◆ **PROBLEM DETAILS**: No pictures go into the copy. Write out exactly the lines below from the one containing "(419, 274) = (585, 320): red" through the one containing "(353, 218) = (472, 186): red".

_ _ _ _ _

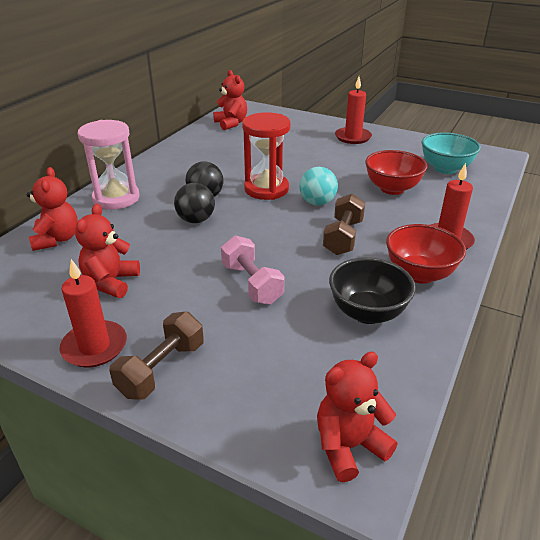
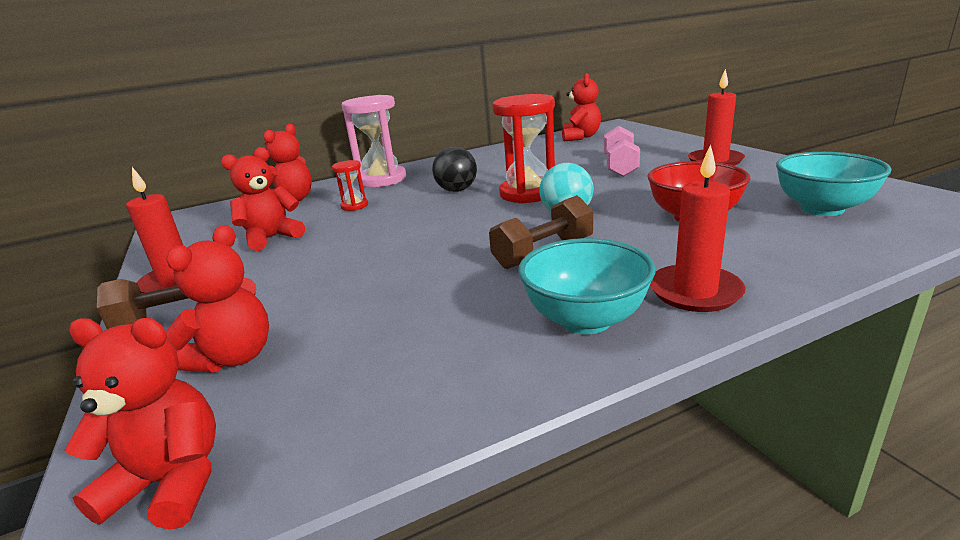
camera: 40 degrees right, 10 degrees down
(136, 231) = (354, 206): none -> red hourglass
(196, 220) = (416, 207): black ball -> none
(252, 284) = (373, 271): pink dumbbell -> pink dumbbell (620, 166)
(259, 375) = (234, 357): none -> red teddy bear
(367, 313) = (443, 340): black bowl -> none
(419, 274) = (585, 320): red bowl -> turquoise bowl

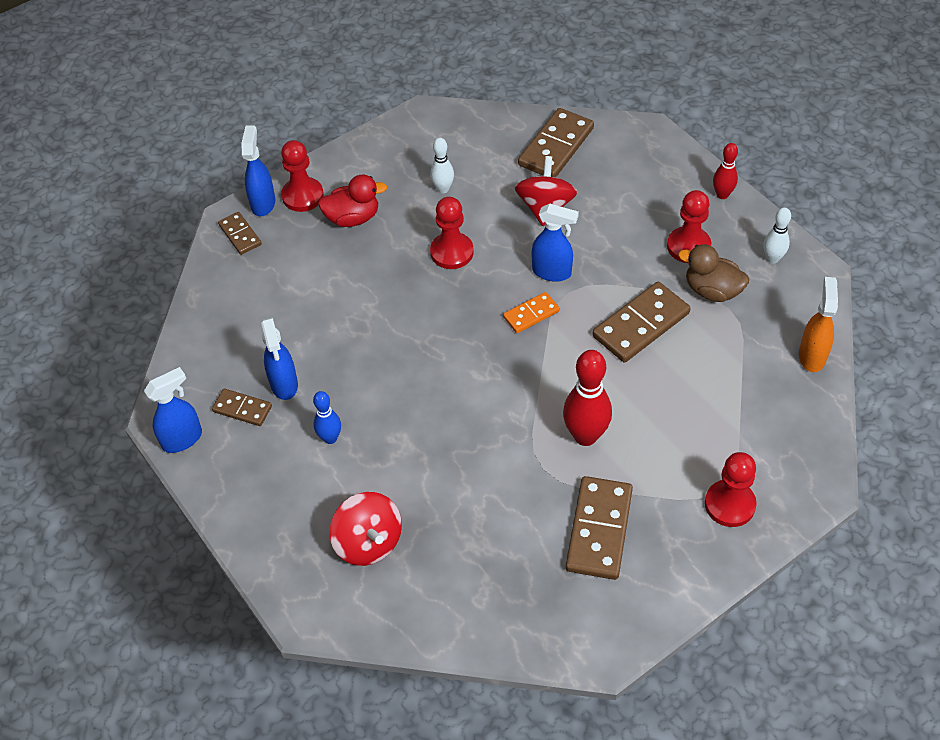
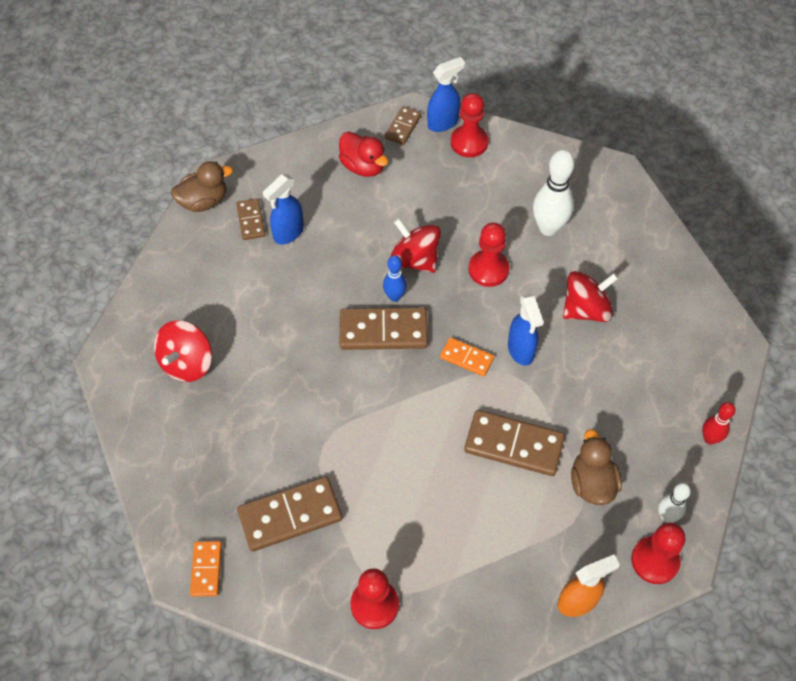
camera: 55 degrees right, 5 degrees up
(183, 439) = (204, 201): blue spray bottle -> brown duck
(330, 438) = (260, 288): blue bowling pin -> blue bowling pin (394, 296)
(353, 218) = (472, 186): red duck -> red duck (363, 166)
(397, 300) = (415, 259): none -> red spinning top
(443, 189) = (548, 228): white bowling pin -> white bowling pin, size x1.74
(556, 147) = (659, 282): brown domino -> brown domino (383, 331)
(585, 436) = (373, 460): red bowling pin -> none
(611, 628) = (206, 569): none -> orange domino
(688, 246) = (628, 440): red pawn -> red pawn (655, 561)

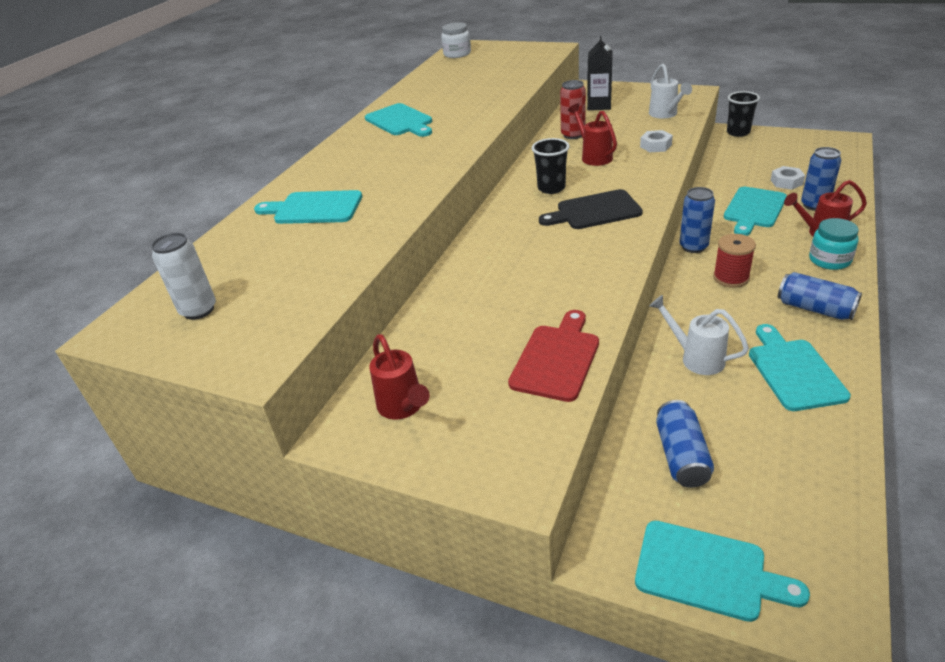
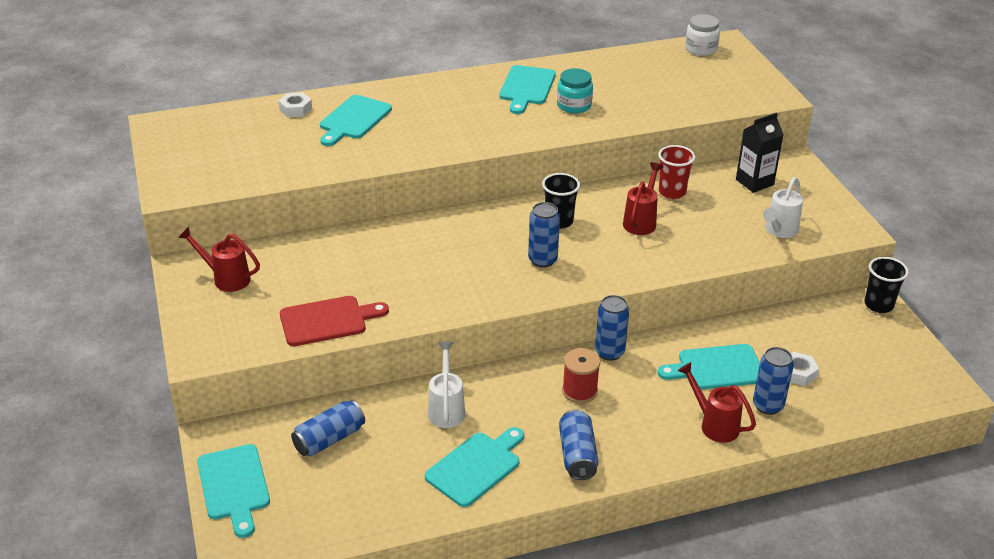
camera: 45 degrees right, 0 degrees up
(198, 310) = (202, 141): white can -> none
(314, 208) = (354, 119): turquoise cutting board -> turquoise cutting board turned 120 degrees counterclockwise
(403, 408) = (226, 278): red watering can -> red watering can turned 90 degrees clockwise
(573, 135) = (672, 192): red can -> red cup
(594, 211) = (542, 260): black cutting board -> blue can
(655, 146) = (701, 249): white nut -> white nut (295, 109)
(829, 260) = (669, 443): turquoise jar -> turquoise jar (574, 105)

_ _ _ _ _

◆ **TASK RESULT**:
(419, 274) = (585, 320): red bowl -> turquoise bowl

camera: 55 degrees right, 5 degrees up
(183, 439) = (204, 201): blue spray bottle -> brown duck
(330, 438) = (260, 288): blue bowling pin -> blue bowling pin (394, 296)
(353, 218) = (472, 186): red duck -> red duck (363, 166)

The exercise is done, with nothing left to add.